Copy out the lines of the records below, and only those lines, from the one with "U2 pin V+: SPK -> VCC" through the one with "V3: 15V (plus", exactly as they appear.

(Change detection data)
....................
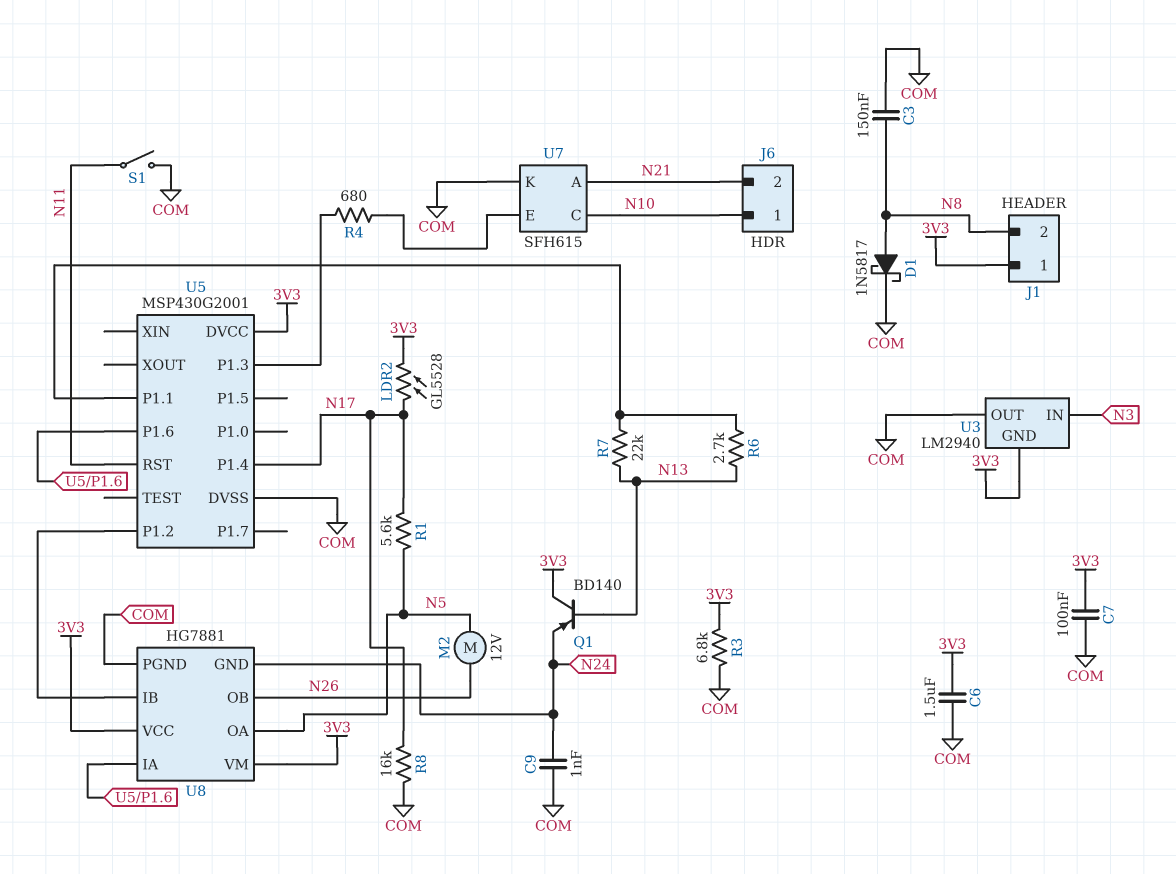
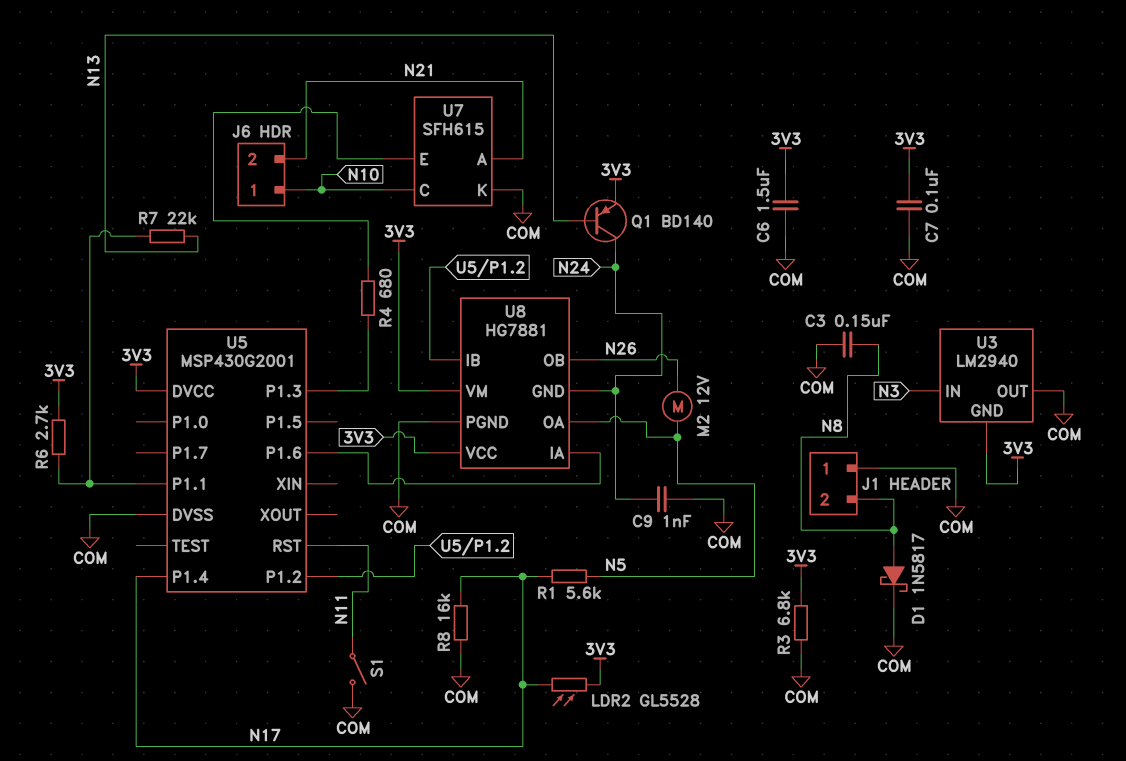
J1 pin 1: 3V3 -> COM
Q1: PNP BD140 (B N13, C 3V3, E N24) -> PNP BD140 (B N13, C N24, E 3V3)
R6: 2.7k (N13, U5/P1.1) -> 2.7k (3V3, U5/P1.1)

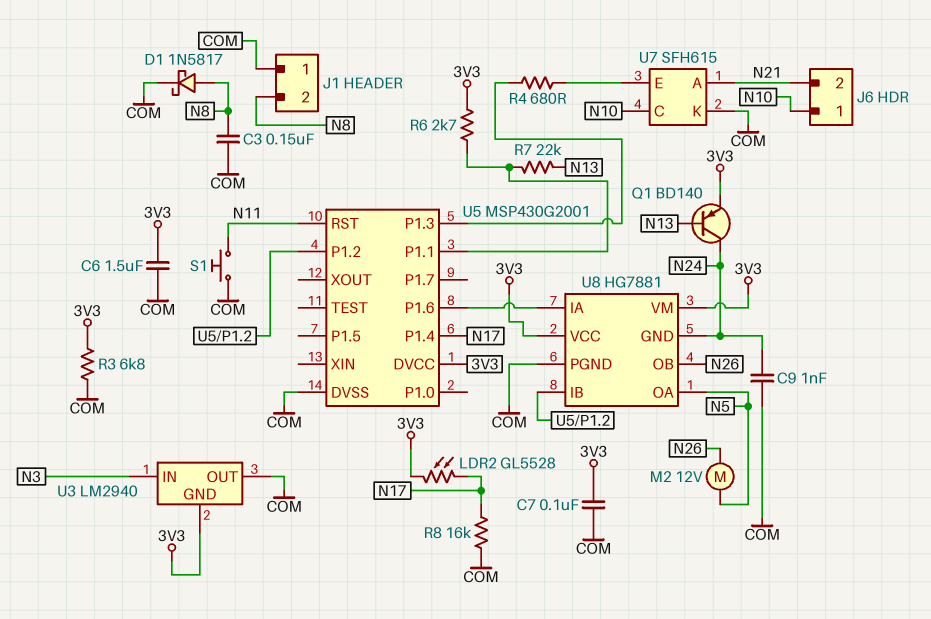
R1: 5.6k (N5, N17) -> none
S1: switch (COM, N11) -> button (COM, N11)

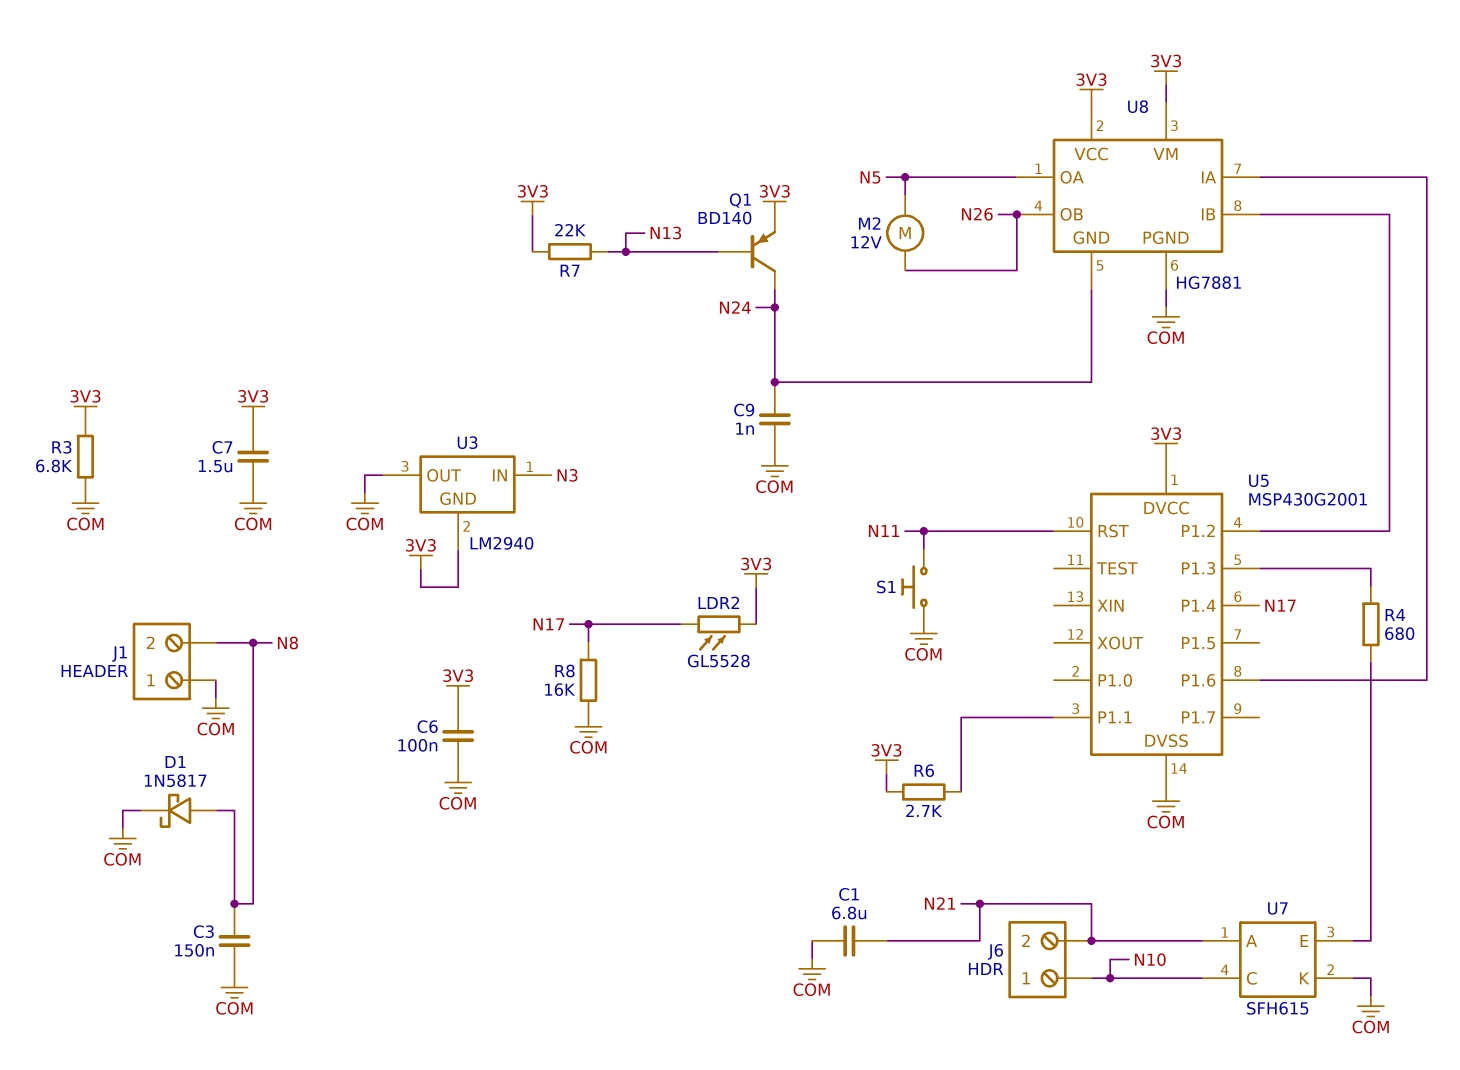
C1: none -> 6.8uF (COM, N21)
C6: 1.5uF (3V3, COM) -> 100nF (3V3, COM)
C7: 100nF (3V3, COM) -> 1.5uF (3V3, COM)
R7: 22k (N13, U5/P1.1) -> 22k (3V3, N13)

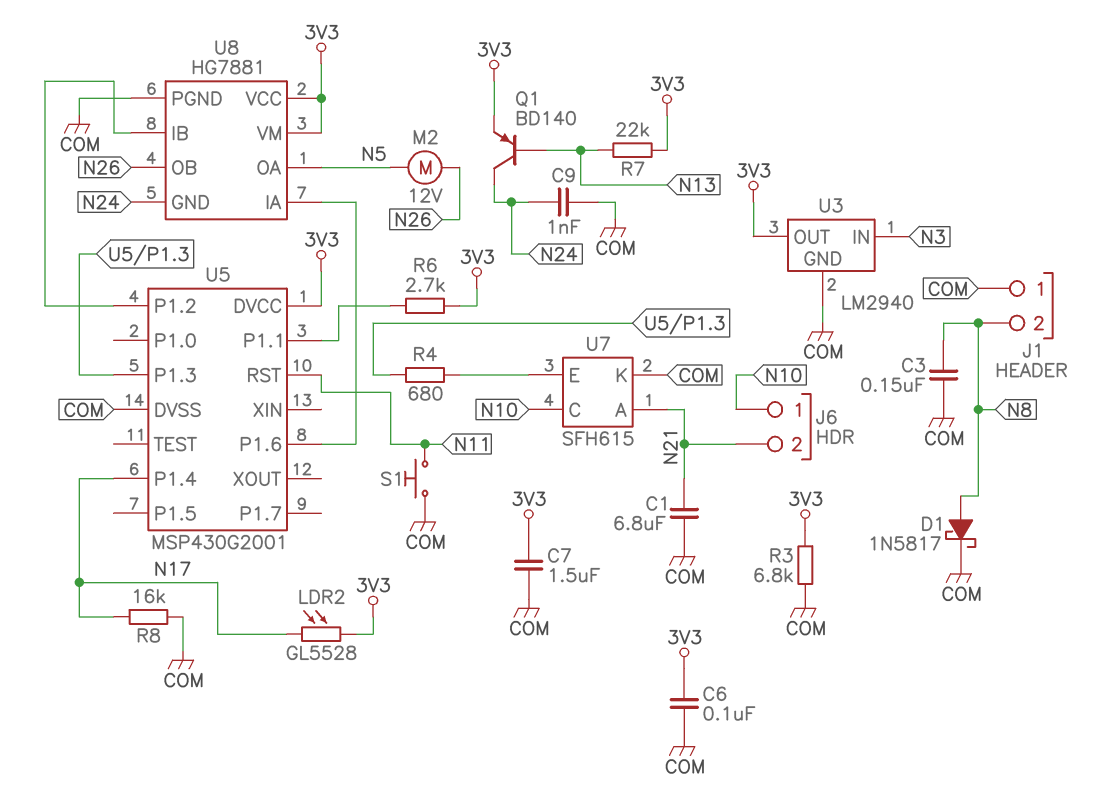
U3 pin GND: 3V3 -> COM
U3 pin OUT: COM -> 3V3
....................
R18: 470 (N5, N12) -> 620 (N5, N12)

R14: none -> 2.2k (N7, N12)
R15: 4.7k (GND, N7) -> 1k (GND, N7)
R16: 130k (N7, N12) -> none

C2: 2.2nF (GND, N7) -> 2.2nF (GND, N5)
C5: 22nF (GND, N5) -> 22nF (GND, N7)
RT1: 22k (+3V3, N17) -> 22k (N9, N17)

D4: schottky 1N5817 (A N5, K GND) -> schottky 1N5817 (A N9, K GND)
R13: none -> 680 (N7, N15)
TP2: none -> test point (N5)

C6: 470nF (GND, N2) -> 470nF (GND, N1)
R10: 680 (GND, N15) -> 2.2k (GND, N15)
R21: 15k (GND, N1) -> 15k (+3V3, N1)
....................
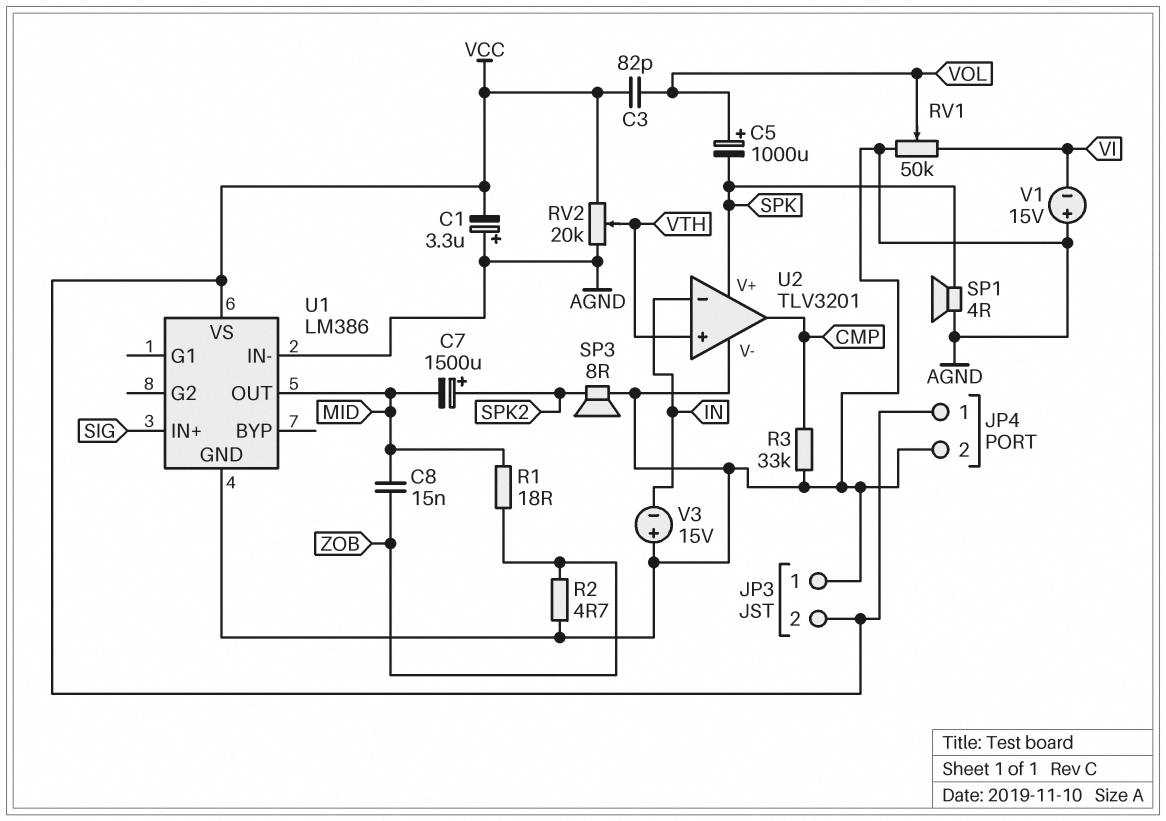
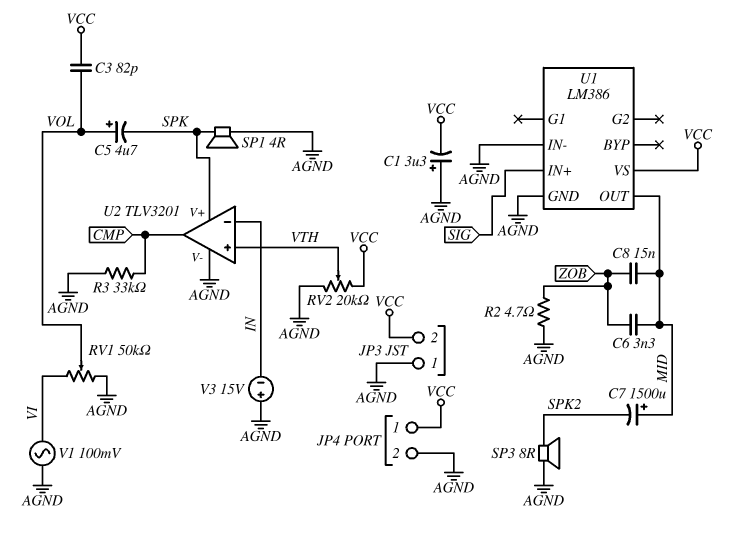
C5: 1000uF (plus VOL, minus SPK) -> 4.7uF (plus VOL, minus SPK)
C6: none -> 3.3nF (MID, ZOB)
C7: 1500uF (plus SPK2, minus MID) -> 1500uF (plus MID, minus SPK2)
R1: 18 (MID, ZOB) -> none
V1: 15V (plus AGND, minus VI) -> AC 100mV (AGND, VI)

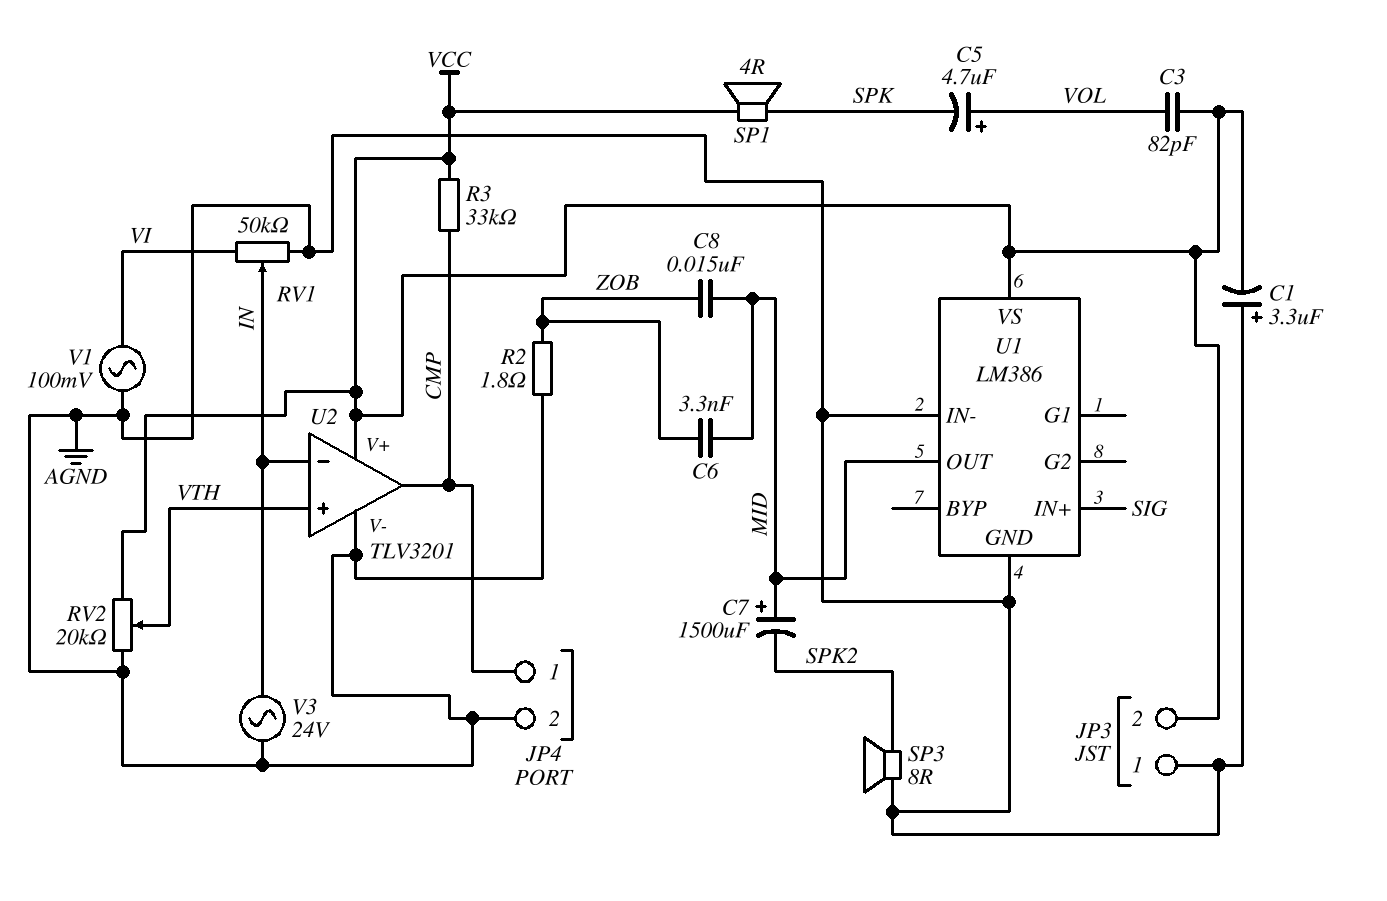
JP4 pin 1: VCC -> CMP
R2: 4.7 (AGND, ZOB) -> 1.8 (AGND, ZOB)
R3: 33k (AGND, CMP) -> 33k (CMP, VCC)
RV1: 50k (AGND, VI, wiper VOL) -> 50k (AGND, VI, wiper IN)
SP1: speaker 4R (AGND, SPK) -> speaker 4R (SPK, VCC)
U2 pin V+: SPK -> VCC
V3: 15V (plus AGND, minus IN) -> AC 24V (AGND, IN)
....................
TASK RESULT.
U2 pin V+: SPK -> VCC
V3: 15V (plus AGND, minus IN) -> AC 24V (AGND, IN)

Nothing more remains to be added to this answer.